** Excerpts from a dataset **
<<<<

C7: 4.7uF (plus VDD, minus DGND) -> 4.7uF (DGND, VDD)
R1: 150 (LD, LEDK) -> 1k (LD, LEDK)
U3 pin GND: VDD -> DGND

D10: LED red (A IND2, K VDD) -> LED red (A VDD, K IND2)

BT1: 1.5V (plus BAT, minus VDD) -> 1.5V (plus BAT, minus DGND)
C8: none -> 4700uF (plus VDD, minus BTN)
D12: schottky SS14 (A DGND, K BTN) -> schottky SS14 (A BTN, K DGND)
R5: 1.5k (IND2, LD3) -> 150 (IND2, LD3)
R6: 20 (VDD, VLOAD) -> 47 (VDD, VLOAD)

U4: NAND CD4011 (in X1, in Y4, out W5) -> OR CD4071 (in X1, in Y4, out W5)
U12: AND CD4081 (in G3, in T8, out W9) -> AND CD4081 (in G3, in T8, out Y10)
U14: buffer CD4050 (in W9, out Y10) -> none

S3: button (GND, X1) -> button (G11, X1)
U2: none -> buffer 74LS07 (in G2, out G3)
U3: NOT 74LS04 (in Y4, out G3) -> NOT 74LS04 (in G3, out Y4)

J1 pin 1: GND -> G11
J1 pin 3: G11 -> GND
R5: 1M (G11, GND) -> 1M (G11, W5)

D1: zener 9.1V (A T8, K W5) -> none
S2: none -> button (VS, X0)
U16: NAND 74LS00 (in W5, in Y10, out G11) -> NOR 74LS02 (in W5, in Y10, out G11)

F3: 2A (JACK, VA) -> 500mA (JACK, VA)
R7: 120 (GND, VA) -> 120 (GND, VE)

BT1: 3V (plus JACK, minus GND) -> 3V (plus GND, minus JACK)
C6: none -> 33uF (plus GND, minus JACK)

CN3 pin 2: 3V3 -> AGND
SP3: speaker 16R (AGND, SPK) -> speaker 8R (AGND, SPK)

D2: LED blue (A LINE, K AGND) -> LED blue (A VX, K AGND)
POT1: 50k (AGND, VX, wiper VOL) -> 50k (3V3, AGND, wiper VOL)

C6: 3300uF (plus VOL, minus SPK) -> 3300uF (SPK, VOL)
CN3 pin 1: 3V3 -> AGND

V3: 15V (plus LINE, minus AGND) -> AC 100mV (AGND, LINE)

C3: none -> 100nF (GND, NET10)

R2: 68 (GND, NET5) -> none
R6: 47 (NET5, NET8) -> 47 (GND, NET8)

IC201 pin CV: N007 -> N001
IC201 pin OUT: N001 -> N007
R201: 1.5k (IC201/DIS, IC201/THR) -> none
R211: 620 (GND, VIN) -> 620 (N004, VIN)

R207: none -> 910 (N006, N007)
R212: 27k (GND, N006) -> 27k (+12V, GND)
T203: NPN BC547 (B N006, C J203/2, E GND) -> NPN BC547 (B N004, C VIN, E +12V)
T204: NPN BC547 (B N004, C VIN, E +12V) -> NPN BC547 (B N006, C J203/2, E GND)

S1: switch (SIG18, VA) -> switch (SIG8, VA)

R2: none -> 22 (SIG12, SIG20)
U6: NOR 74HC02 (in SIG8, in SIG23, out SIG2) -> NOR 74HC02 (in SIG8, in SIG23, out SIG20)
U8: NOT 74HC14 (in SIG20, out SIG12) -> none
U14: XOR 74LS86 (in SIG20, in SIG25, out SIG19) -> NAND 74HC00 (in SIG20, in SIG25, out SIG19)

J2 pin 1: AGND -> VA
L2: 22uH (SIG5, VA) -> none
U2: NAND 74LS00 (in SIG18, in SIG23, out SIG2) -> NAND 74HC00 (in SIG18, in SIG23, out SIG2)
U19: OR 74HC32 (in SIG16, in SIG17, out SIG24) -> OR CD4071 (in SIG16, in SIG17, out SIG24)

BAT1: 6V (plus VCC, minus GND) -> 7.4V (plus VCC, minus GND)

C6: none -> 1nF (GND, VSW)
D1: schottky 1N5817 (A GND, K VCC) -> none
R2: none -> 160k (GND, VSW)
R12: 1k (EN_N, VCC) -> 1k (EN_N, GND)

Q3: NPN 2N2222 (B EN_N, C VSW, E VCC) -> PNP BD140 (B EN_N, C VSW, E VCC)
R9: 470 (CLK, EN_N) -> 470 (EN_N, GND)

>>>>

** PROBLEM DESCRIPTION **
Look above for the line containing "D10: LED red" and the line containing "U4: NAND CD4011". Transcribe both, with the lines between them, exactly.

** WRITTEN RESPONSE **
D10: LED red (A IND2, K VDD) -> LED red (A VDD, K IND2)

BT1: 1.5V (plus BAT, minus VDD) -> 1.5V (plus BAT, minus DGND)
C8: none -> 4700uF (plus VDD, minus BTN)
D12: schottky SS14 (A DGND, K BTN) -> schottky SS14 (A BTN, K DGND)
R5: 1.5k (IND2, LD3) -> 150 (IND2, LD3)
R6: 20 (VDD, VLOAD) -> 47 (VDD, VLOAD)

U4: NAND CD4011 (in X1, in Y4, out W5) -> OR CD4071 (in X1, in Y4, out W5)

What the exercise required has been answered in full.